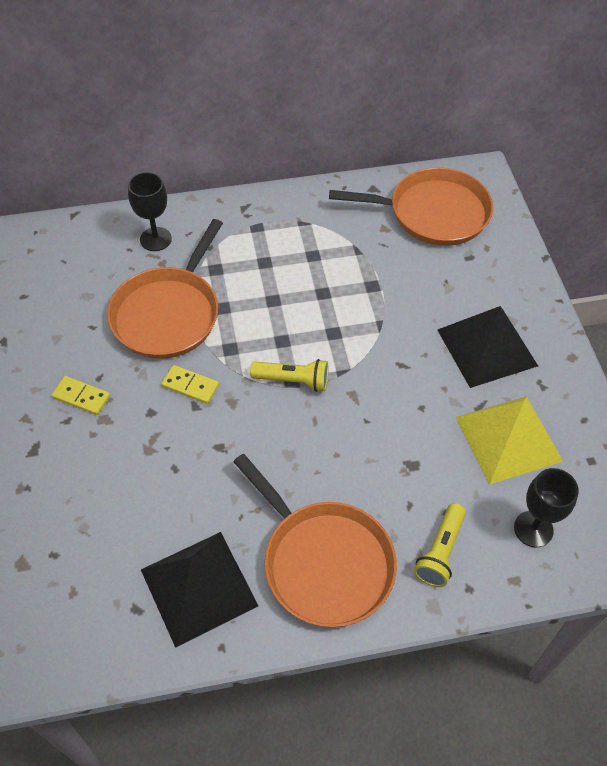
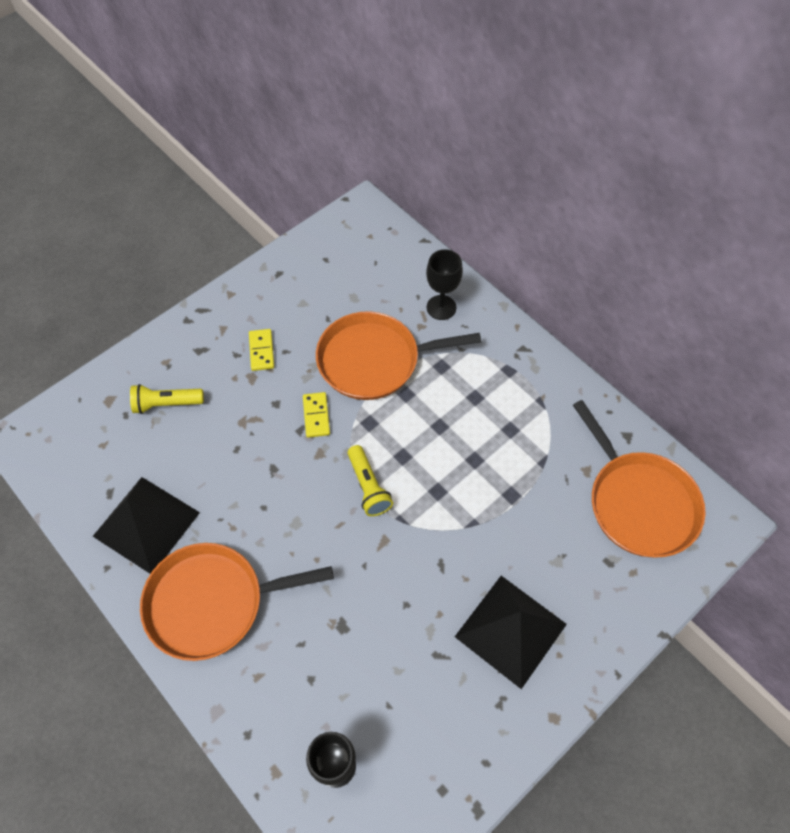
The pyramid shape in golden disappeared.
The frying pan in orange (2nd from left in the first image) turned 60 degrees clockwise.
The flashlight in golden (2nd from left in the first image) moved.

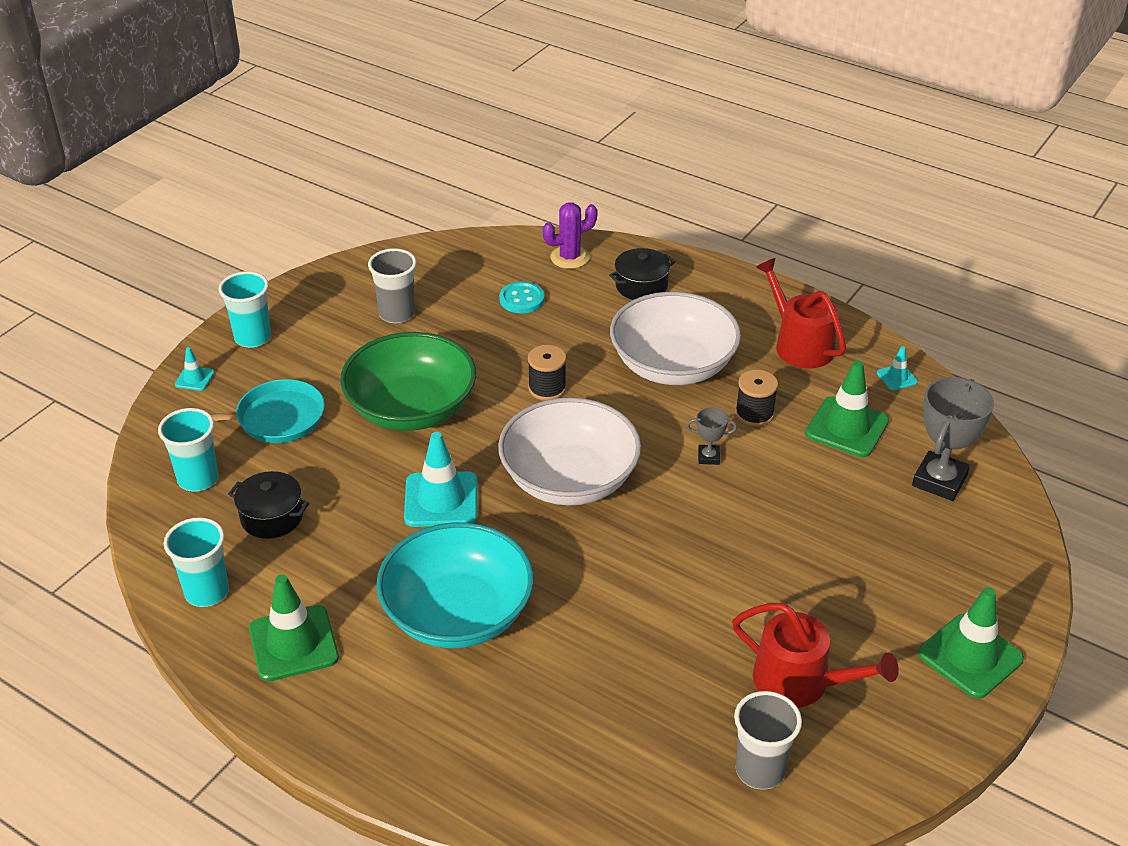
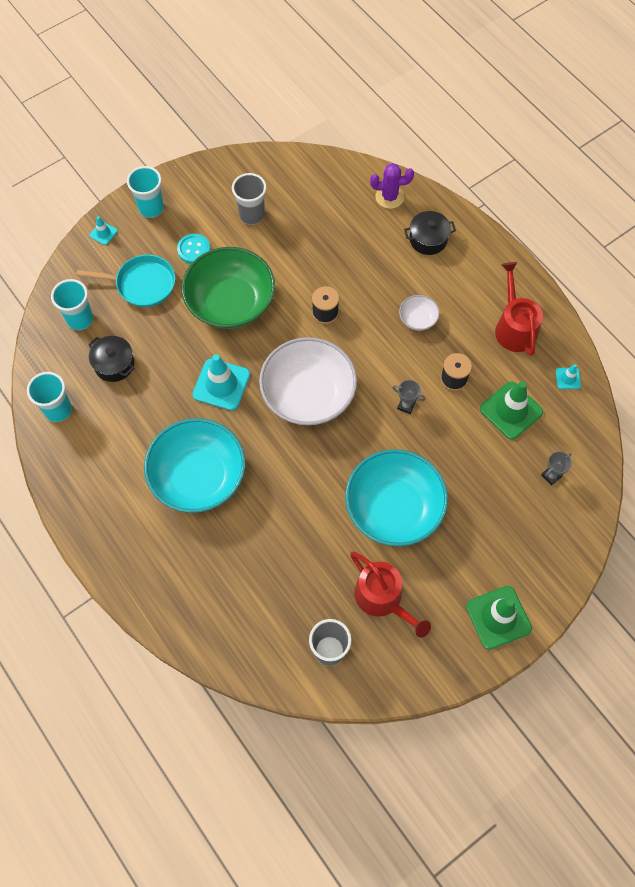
The shirt button in turquoise moved.
The deep dish in pure white (2nd from left) changed to 0.43 times the size.
The award cup in grey (2nd from left) changed to 0.49 times the size.
The safety cone in leaf-green (1st from left) disappeared.
The deep dish in turquoise (2nd from left) appeared.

§ PROBLEM STATEMENT
Begin at the first line of the entries and stop after the line holding "The frying pan"; repeat those lines exactly, but not the pictures.

§ SOLUTION TO THE PROBLEM
The pyramid shape in golden disappeared.
The frying pan in orange (2nd from left in the first image) turned 60 degrees clockwise.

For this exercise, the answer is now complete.